PROVIDED MATERIAL:
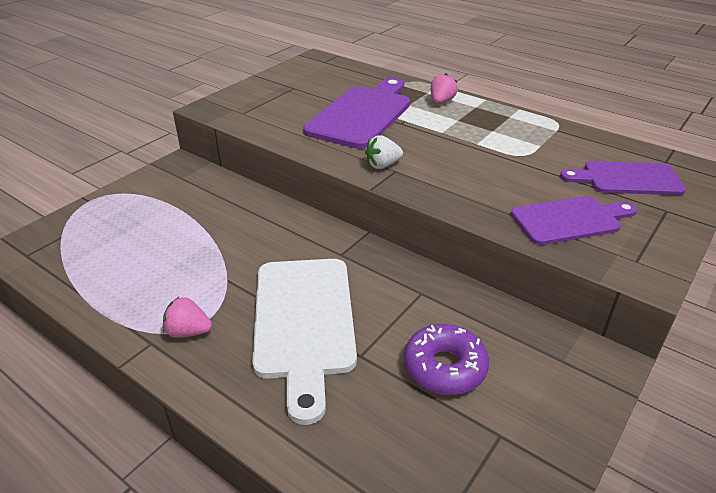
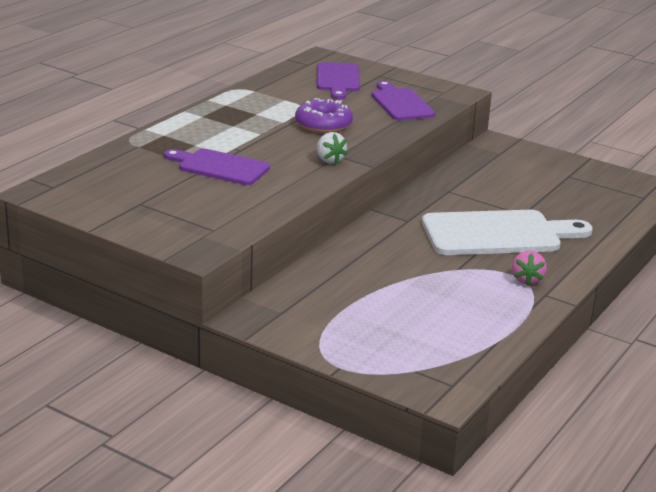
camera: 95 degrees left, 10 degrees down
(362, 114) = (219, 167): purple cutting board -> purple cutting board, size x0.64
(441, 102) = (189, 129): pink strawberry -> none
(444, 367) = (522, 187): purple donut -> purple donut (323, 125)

...

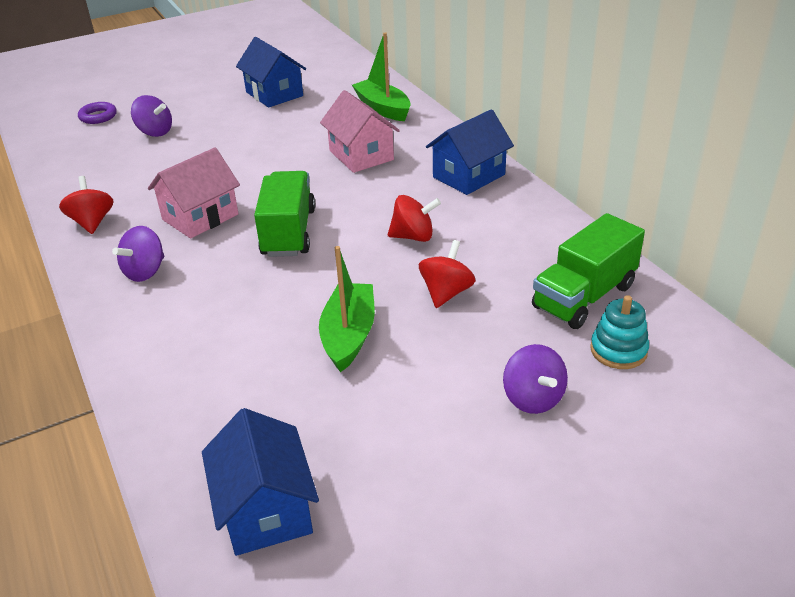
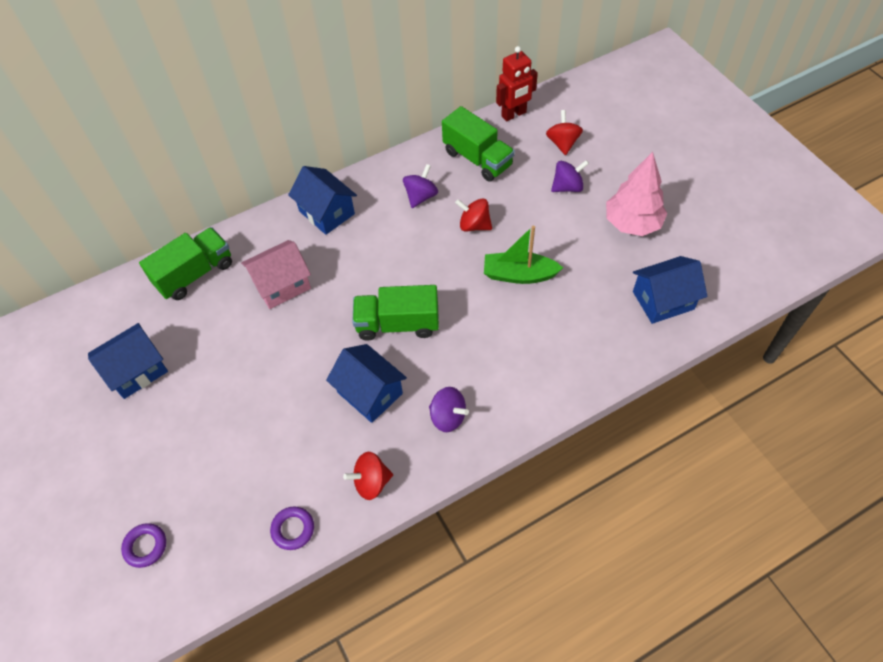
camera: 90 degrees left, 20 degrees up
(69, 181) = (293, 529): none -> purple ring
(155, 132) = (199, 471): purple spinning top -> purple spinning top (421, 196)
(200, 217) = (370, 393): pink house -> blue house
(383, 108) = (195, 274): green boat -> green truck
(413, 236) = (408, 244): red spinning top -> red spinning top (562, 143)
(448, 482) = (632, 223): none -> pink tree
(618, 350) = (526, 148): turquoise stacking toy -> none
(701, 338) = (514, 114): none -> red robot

WHAT THE TASK REQUIRES: Gather all lines from the listing above in which "degrees" occurs.

SOLVED EXERCISE:
camera: 95 degrees left, 10 degrees down
camera: 90 degrees left, 20 degrees up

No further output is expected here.